··· THE INPUT ···

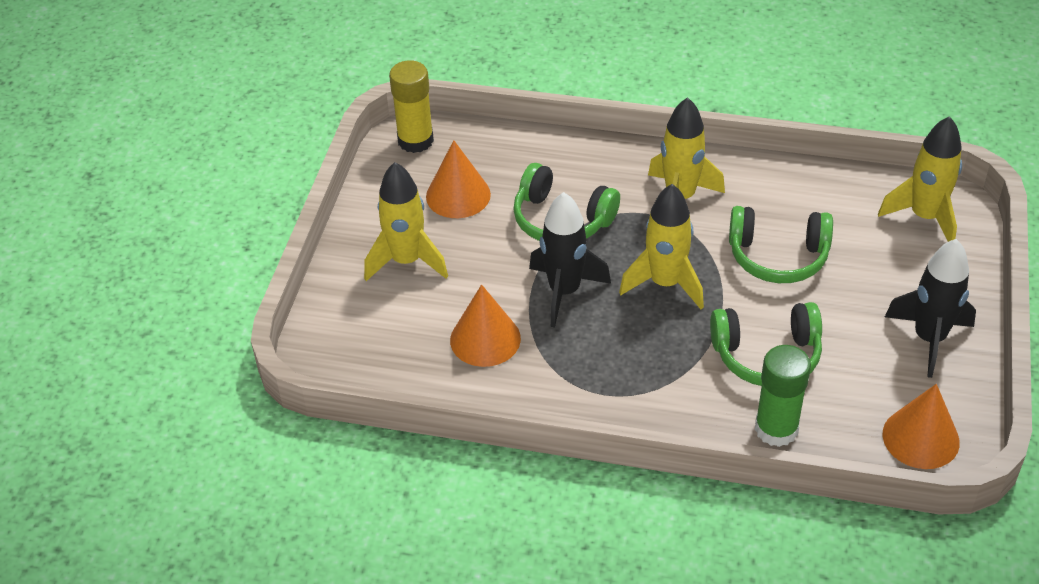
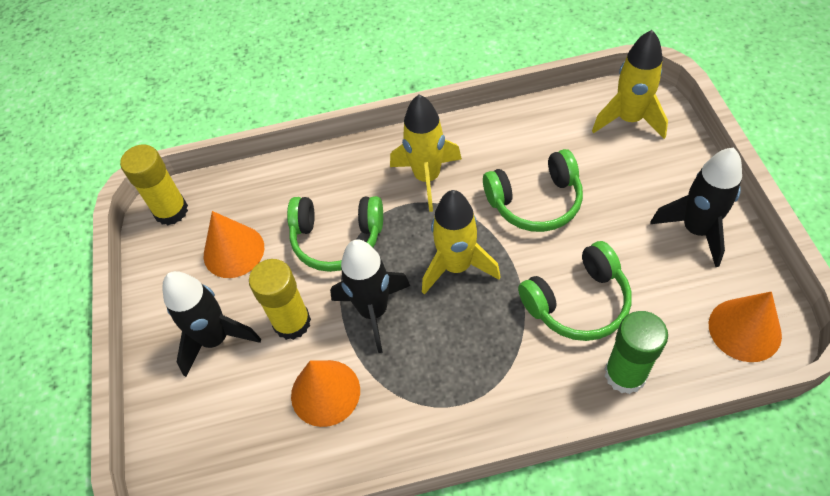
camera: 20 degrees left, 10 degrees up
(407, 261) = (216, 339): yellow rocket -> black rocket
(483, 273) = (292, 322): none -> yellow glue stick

···
··· THE INPUT ···

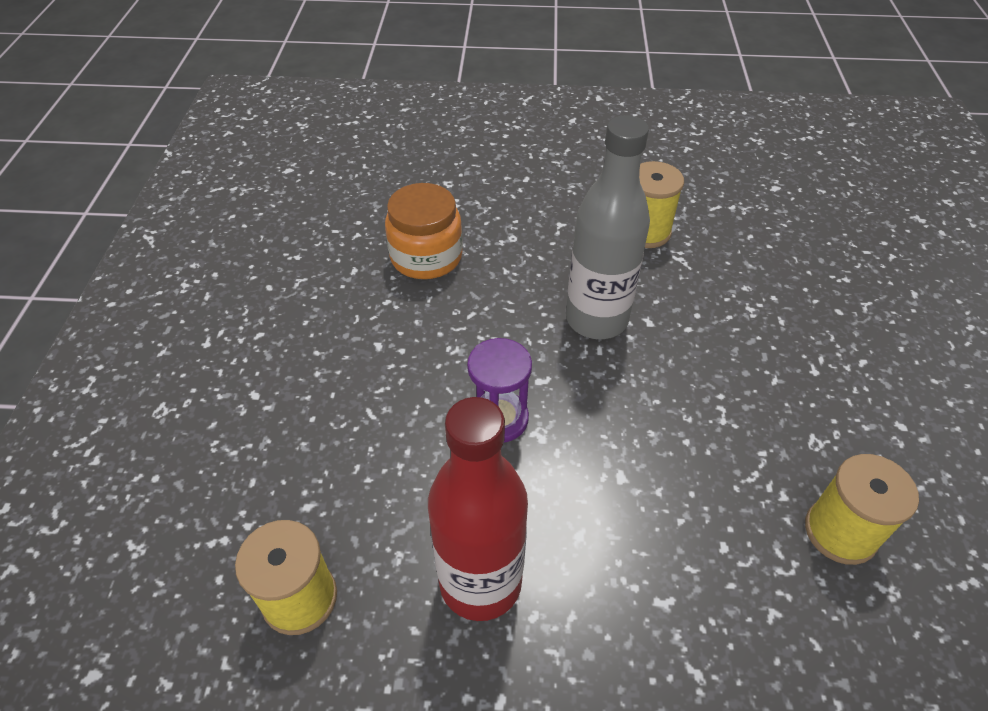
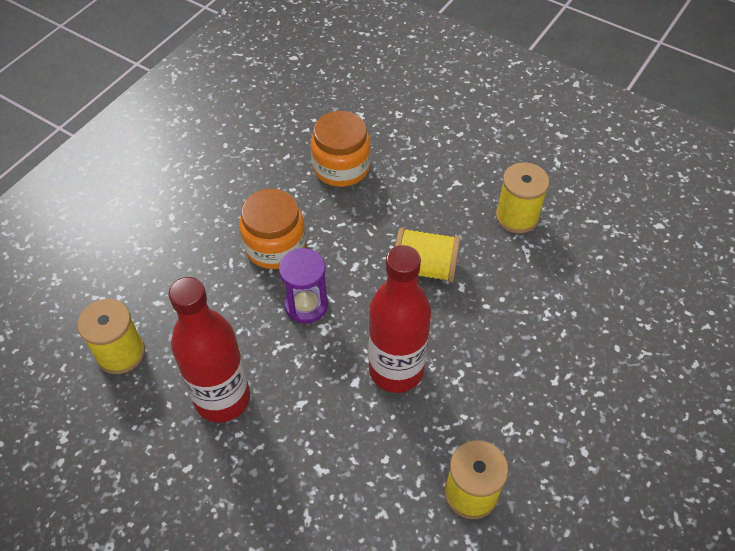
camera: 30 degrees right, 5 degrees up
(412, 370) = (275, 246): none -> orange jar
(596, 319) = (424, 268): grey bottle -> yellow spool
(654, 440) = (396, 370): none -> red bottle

···
··· THE INPUT ···

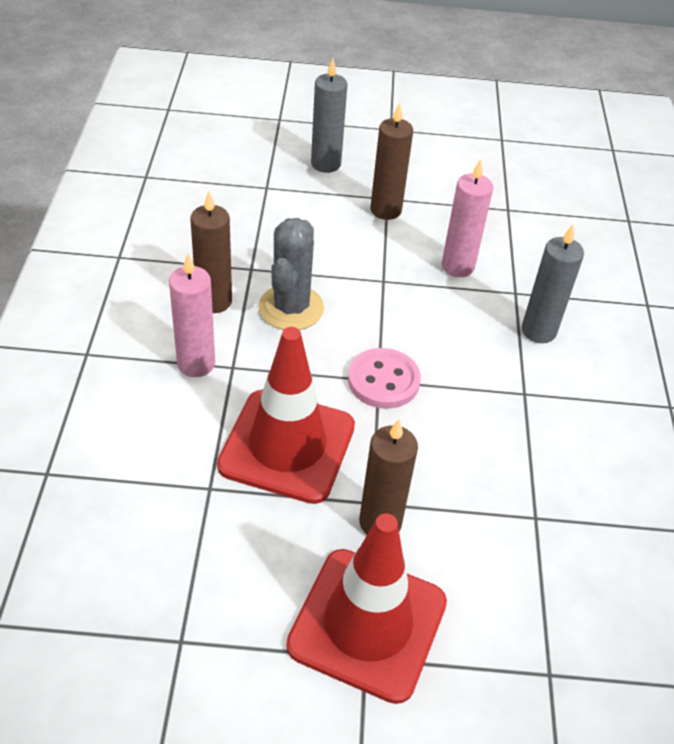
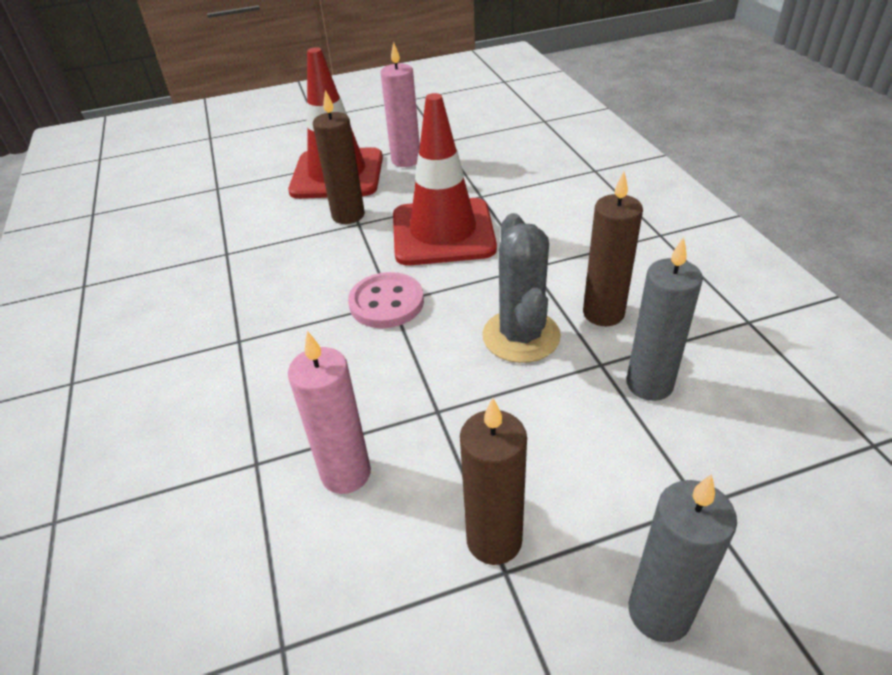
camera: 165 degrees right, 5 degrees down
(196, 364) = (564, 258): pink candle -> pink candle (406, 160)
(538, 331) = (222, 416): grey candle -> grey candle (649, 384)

···

WHAT TO WORK ON »
Start with the line above that contains "camera: 20 degrees left, 10 degrees up" and end with the line that contains "(483, 273) = (292, 322): none". Write out those lines exactly, and only those.

RESULT FOR THIS EXERCISE »
camera: 20 degrees left, 10 degrees up
(407, 261) = (216, 339): yellow rocket -> black rocket
(483, 273) = (292, 322): none -> yellow glue stick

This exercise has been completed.